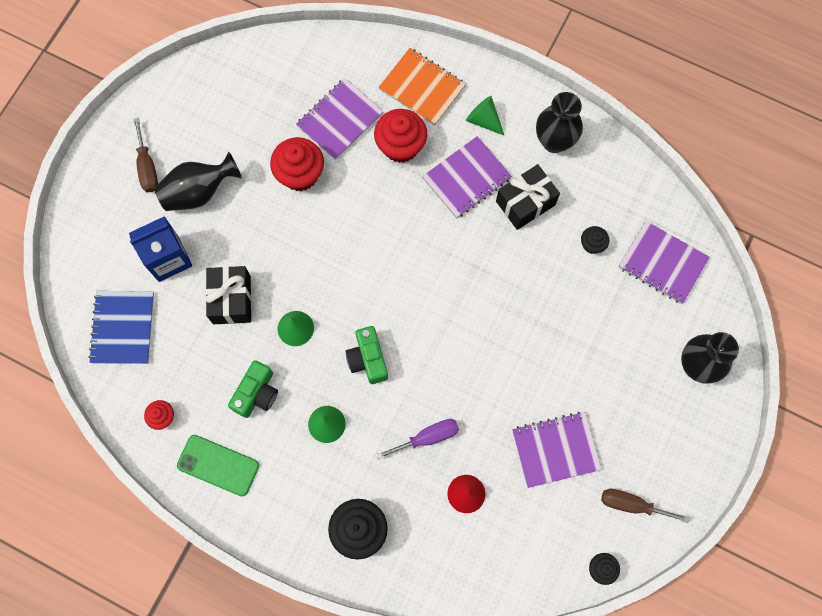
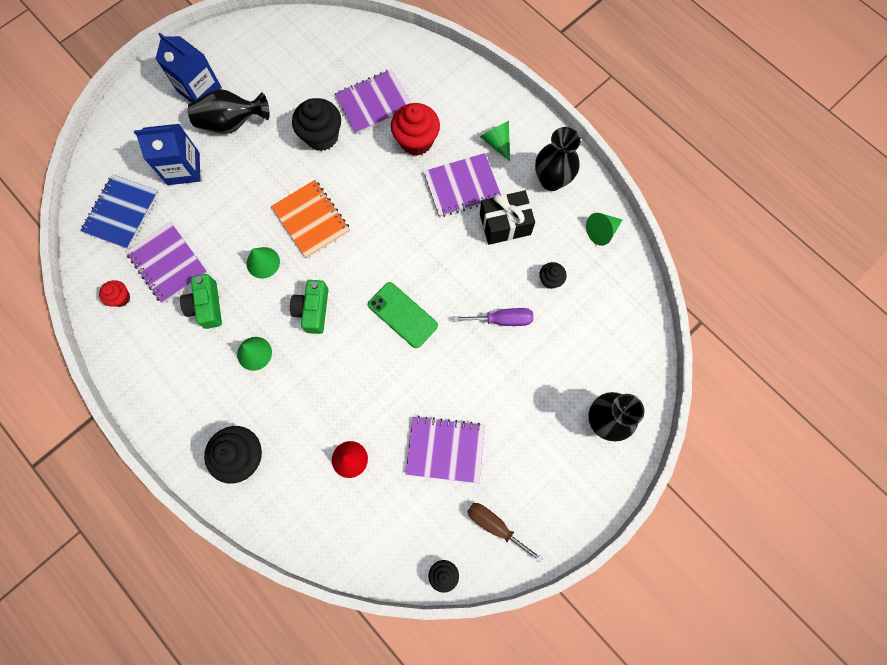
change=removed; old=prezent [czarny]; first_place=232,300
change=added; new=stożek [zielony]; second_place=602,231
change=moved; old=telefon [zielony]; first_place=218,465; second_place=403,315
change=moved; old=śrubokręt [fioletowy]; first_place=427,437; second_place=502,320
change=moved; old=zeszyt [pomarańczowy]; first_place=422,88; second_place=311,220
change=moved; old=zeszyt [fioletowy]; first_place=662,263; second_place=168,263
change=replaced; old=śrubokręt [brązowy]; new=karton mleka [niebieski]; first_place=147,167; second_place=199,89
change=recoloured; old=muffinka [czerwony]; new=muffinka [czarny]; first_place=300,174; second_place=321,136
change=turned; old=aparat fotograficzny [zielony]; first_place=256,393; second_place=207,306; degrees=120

..............................

_Action item:_
Word-for-word repeat, images excluded: return all the data.

_Exercise answer:_
change=removed; old=prezent [czarny]; first_place=232,300
change=added; new=stożek [zielony]; second_place=602,231
change=moved; old=telefon [zielony]; first_place=218,465; second_place=403,315
change=moved; old=śrubokręt [fioletowy]; first_place=427,437; second_place=502,320
change=moved; old=zeszyt [pomarańczowy]; first_place=422,88; second_place=311,220
change=moved; old=zeszyt [fioletowy]; first_place=662,263; second_place=168,263
change=replaced; old=śrubokręt [brązowy]; new=karton mleka [niebieski]; first_place=147,167; second_place=199,89
change=recoloured; old=muffinka [czerwony]; new=muffinka [czarny]; first_place=300,174; second_place=321,136
change=turned; old=aparat fotograficzny [zielony]; first_place=256,393; second_place=207,306; degrees=120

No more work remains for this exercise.